PROBLEM REQUIREMENTS:
Across the listing below, how many lines include the string "blue"? Reply with the number alone.

PROVIDED DATA:
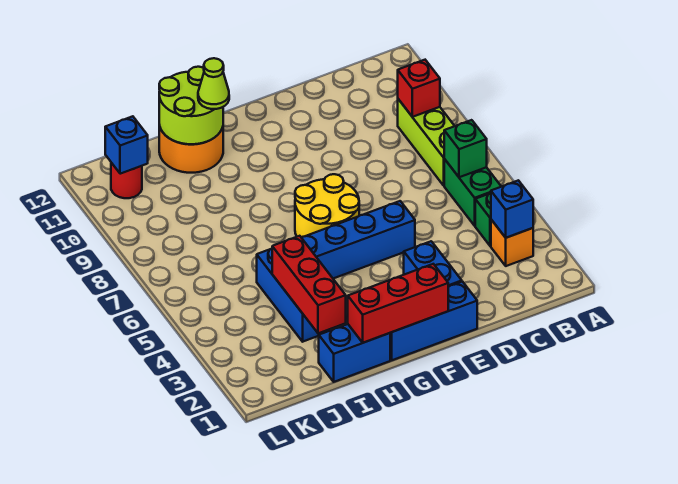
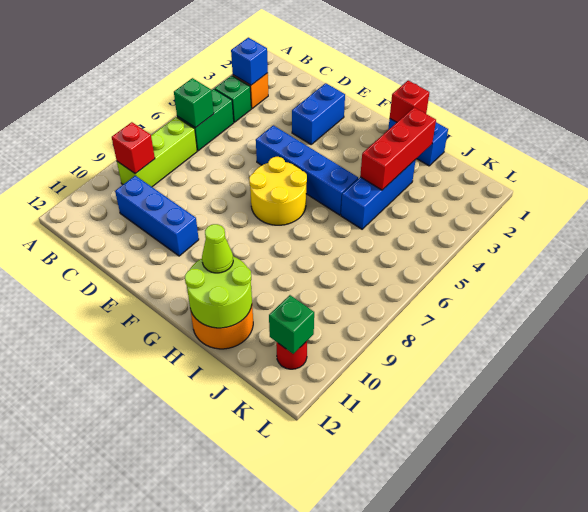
blue brick E1:G1 level 1 -> blue brick C10:E10 level 1
red brick F1:H1 level 2 -> red brick H1 level 2
blue brick K11 level 2 -> green brick K11 level 2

WRITTEN RESPONSE:
2